● Exercise
Pull every line of the entries that has the word "orange".

═══ Data supplied

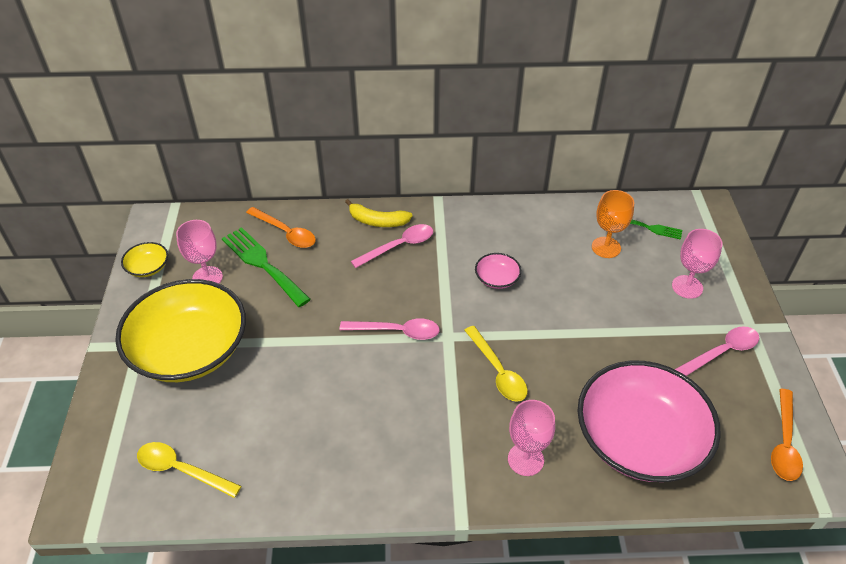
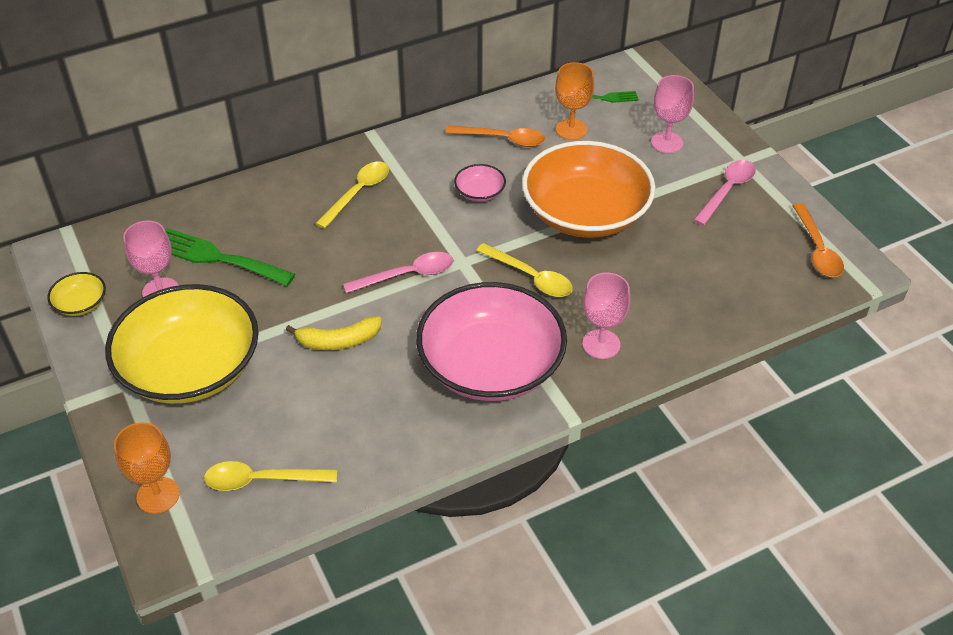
camera: 25 degrees left, 0 degrees up
(102, 449) = (158, 495): none -> orange goblet
(286, 233) = (222, 218): orange spoon -> orange spoon (502, 139)
(377, 221) = (318, 175): yellow banana -> yellow banana (338, 341)
(399, 246) = (358, 193): pink spoon -> yellow spoon
(578, 328) = (585, 213): none -> orange bowl
(639, 439) = (693, 290): pink bowl -> pink bowl (491, 365)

══════

● Response area
(102, 449) = (158, 495): none -> orange goblet
(286, 233) = (222, 218): orange spoon -> orange spoon (502, 139)
(578, 328) = (585, 213): none -> orange bowl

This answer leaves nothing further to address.